**What is being asked:** Below are the records; give again exactly the line with "The size of the skittle", the line with "The second view gained the toy", and each line that lies between them, and nothing besides.
------ Provided records ------
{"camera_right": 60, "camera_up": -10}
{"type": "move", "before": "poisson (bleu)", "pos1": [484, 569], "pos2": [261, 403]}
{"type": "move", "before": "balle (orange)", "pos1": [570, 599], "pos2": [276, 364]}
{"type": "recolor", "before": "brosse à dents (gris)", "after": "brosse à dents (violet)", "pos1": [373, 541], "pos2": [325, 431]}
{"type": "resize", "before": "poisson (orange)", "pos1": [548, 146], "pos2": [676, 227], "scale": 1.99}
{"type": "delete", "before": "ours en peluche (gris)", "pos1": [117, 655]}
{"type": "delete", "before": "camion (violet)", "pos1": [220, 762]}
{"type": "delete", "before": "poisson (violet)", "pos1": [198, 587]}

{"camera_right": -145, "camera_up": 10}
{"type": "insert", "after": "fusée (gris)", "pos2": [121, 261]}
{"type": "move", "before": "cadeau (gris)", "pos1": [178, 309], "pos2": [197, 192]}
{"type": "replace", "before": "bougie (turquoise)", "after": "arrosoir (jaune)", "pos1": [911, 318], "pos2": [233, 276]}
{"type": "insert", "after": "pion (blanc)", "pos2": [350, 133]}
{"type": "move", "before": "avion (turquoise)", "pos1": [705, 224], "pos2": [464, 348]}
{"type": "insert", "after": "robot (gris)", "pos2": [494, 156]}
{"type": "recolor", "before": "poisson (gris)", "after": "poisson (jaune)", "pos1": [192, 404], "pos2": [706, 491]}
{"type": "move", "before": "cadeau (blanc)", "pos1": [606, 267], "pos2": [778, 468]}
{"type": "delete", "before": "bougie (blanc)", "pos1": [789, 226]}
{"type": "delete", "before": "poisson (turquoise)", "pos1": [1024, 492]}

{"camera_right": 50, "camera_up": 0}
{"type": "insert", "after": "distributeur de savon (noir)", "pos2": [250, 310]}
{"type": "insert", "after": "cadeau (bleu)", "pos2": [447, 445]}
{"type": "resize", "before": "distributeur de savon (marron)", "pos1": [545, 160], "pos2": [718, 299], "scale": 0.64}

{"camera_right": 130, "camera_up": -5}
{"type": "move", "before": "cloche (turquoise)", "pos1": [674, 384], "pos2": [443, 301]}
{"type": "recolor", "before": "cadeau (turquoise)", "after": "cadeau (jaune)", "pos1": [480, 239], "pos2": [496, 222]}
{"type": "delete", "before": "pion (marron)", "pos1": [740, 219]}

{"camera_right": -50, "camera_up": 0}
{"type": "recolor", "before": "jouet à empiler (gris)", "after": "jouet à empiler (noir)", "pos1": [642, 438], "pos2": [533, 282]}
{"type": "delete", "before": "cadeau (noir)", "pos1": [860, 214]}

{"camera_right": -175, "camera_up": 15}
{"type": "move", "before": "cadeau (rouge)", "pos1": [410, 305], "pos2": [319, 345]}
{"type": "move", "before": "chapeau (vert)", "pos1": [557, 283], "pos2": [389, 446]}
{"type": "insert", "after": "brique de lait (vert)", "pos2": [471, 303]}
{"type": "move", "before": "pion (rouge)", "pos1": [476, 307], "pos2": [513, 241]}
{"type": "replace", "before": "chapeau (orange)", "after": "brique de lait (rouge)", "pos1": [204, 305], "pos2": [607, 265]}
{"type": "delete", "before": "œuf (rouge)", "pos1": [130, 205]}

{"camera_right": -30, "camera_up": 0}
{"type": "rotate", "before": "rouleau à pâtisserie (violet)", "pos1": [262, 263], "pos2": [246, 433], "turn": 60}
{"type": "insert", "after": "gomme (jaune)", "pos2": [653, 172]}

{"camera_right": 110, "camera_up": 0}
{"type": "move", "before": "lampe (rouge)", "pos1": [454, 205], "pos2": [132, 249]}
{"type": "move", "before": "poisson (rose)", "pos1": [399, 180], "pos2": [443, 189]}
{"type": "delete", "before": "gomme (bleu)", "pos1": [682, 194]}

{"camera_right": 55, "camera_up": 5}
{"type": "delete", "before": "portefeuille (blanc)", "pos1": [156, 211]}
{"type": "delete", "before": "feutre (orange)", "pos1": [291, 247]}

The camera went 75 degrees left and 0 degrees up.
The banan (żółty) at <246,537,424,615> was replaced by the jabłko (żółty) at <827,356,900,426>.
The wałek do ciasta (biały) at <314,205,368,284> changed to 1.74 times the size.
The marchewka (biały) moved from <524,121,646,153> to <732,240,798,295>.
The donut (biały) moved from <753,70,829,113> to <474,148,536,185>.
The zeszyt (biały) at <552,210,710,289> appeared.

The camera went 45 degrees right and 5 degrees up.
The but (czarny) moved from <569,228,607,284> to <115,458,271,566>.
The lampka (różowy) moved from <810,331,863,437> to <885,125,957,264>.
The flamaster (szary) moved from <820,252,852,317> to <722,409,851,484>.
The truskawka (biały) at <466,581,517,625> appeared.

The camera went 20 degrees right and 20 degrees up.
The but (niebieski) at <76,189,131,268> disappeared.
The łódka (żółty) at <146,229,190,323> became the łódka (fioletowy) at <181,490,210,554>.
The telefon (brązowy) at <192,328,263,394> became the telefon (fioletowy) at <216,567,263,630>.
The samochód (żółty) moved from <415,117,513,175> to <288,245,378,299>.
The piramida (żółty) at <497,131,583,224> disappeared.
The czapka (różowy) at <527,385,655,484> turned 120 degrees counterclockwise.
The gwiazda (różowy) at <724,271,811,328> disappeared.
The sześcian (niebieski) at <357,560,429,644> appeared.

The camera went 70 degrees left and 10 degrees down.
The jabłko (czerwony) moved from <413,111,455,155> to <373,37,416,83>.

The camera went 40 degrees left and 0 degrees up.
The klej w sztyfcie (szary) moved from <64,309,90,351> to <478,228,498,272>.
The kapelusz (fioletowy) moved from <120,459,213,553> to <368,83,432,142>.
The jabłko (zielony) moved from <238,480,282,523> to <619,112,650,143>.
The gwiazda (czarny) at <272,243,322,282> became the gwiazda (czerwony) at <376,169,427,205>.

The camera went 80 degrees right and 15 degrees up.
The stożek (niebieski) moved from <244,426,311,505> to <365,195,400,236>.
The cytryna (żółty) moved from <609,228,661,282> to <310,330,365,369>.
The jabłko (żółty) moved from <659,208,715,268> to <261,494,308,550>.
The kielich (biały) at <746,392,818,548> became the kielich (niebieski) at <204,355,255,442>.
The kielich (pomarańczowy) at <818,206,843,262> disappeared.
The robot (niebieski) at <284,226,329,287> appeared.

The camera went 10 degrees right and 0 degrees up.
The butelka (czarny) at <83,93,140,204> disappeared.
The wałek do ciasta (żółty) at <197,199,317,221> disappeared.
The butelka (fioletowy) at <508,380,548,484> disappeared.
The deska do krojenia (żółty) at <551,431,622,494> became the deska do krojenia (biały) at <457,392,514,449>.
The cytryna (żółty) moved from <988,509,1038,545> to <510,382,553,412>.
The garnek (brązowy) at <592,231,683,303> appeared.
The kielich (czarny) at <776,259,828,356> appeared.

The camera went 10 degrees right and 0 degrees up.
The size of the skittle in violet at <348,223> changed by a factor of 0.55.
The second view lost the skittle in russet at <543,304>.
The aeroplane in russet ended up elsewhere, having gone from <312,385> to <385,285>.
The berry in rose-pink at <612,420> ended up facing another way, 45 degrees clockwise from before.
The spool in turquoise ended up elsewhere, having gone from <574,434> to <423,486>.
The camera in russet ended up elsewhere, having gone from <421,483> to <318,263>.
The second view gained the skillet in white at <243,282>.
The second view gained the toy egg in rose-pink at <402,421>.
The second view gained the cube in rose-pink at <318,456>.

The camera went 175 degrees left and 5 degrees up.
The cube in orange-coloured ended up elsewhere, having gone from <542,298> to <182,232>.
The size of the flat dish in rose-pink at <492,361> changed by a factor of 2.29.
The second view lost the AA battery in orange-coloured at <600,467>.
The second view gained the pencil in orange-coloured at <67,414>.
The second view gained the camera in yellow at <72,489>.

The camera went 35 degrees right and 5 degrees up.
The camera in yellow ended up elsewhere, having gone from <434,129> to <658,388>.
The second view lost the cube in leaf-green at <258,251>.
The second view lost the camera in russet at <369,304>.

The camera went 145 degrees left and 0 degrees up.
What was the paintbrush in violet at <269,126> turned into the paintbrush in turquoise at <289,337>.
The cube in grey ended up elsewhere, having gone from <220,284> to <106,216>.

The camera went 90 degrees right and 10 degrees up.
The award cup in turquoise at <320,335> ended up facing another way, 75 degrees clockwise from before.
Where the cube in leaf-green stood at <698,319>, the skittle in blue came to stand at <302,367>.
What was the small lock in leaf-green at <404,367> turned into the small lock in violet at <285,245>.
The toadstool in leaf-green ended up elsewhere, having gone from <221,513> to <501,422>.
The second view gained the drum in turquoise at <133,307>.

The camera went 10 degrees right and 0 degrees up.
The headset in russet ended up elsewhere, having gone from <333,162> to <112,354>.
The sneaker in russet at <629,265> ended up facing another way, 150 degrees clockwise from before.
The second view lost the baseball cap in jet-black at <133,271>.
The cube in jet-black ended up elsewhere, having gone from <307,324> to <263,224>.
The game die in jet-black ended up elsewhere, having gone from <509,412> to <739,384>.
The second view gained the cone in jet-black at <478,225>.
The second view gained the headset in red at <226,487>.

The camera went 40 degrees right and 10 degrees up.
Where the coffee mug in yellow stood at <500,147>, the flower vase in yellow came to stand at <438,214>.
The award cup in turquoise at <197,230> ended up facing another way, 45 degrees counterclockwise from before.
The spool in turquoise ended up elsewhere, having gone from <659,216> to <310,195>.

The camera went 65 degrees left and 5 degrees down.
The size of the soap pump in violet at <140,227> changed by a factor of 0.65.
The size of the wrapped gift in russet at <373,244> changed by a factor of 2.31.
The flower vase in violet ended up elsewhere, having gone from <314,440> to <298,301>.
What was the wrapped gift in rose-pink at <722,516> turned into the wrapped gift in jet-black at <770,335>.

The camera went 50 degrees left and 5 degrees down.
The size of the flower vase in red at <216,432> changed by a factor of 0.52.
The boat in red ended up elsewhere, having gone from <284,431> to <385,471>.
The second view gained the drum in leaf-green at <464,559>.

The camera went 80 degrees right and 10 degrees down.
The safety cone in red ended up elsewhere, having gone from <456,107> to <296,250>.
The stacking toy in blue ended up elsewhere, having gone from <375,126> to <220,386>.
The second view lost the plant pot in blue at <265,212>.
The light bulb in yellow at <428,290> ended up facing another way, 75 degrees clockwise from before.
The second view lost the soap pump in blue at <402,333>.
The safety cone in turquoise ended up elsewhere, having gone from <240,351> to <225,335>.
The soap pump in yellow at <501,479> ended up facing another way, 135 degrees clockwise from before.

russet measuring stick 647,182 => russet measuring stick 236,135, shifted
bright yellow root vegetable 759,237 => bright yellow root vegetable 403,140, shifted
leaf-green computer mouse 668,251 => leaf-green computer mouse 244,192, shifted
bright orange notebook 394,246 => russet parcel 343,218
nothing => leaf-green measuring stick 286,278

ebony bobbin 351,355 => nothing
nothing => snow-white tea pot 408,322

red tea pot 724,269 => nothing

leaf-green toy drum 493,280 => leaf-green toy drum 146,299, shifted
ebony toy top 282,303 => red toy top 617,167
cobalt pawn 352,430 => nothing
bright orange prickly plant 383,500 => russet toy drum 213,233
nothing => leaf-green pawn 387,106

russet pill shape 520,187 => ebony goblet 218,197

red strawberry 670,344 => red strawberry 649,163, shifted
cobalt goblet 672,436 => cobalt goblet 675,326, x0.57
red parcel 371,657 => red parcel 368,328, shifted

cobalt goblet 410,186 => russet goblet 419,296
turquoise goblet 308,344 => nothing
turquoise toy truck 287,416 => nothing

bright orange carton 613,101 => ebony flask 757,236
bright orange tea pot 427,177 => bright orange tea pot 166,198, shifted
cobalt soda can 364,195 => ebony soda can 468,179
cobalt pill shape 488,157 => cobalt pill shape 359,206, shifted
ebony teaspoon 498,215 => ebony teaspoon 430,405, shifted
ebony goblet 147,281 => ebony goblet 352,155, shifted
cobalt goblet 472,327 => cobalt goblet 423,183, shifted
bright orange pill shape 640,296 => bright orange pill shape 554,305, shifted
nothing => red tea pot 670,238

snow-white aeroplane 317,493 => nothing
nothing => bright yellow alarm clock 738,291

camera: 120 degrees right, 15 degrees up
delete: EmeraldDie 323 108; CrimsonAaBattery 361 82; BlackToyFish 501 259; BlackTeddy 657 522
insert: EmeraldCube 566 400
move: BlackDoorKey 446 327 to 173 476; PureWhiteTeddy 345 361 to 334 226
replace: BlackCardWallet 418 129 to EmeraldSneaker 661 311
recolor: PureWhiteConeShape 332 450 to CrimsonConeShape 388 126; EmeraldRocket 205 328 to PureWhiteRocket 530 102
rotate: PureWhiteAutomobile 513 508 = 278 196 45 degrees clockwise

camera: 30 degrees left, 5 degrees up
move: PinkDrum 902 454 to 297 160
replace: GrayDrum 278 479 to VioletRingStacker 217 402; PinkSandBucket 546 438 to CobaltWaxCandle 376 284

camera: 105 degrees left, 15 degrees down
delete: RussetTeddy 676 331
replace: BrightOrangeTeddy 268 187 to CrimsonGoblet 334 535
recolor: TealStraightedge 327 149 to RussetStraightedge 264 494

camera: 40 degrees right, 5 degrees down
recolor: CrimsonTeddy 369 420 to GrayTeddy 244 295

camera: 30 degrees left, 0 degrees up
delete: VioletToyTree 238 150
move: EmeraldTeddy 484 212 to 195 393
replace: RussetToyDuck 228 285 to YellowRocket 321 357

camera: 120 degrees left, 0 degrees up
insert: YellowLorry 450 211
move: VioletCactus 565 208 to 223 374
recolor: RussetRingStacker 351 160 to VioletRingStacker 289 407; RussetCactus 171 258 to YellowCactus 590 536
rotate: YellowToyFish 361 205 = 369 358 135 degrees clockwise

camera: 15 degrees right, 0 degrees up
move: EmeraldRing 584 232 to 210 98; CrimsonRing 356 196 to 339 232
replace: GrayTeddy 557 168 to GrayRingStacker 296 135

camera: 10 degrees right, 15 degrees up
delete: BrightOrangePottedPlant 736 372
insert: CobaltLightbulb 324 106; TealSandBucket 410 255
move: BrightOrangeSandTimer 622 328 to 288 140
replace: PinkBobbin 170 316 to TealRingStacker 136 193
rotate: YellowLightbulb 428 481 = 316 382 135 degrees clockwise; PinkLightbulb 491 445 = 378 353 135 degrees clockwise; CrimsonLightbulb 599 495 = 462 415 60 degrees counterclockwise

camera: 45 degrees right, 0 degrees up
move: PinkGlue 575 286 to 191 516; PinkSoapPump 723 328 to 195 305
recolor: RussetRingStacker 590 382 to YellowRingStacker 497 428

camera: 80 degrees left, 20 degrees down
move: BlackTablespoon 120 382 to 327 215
------
**Answer space:**
The size of the skittle in violet at <348,223> changed by a factor of 0.55.
The second view lost the skittle in russet at <543,304>.
The aeroplane in russet ended up elsewhere, having gone from <312,385> to <385,285>.
The berry in rose-pink at <612,420> ended up facing another way, 45 degrees clockwise from before.
The spool in turquoise ended up elsewhere, having gone from <574,434> to <423,486>.
The camera in russet ended up elsewhere, having gone from <421,483> to <318,263>.
The second view gained the skillet in white at <243,282>.
The second view gained the toy egg in rose-pink at <402,421>.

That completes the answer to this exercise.